RECORDS FOR THIS EXERCISE START

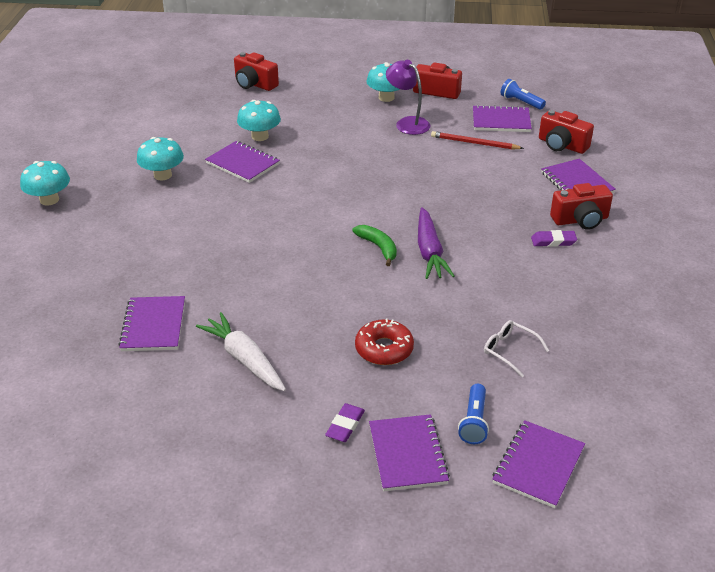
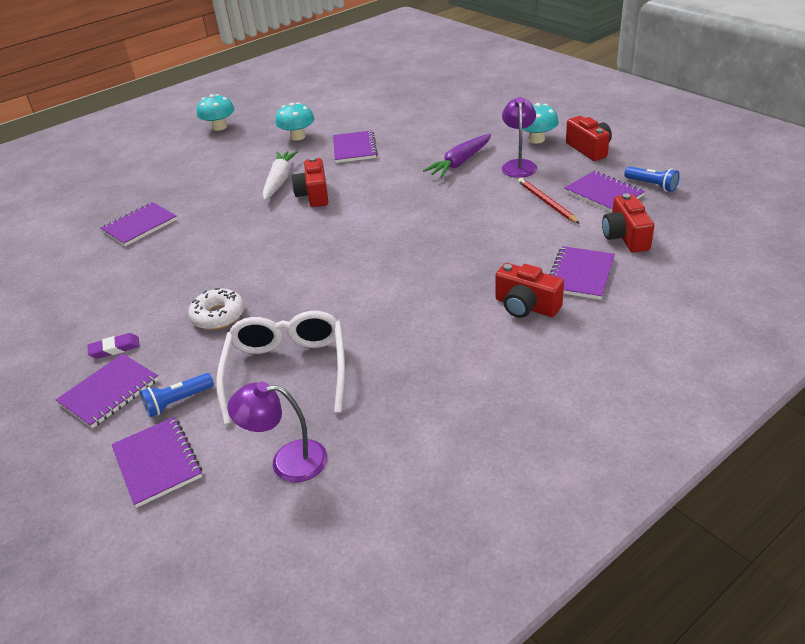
camera: 50 degrees right, 0 degrees up
white carrot [196,312,286,391] -> white carrot moved to [263,151,299,200]
red camera [234,52,279,91] -> red camera moved to [292,157,328,207]
turquoise mushroom [237,100,281,141] -> none
green banana [352,225,397,266] -> none
red donut [355,319,414,365] -> white donut [188,288,244,330]
purple carrot [418,207,455,279] -> purple carrot moved to [423,134,491,178]
white glasses [484,320,549,377] -> white glasses [216,311,345,425], size x2.15
purple notebook [492,420,585,508] -> purple notebook turned 75 degrees clockwise [111,417,202,508]
blue flashlight [501,79,546,110] -> blue flashlight turned 135 degrees clockwise [624,166,680,192]
purple eraser [531,230,577,247] -> none
none -> purple lamp [227,382,327,483]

RECORDS FOR THIS EXERCISE END

Repeat everything in the records above exactly, except the pictures.

▸ **ANSWER TO THIS EXERCISE**:
camera: 50 degrees right, 0 degrees up
white carrot [196,312,286,391] -> white carrot moved to [263,151,299,200]
red camera [234,52,279,91] -> red camera moved to [292,157,328,207]
turquoise mushroom [237,100,281,141] -> none
green banana [352,225,397,266] -> none
red donut [355,319,414,365] -> white donut [188,288,244,330]
purple carrot [418,207,455,279] -> purple carrot moved to [423,134,491,178]
white glasses [484,320,549,377] -> white glasses [216,311,345,425], size x2.15
purple notebook [492,420,585,508] -> purple notebook turned 75 degrees clockwise [111,417,202,508]
blue flashlight [501,79,546,110] -> blue flashlight turned 135 degrees clockwise [624,166,680,192]
purple eraser [531,230,577,247] -> none
none -> purple lamp [227,382,327,483]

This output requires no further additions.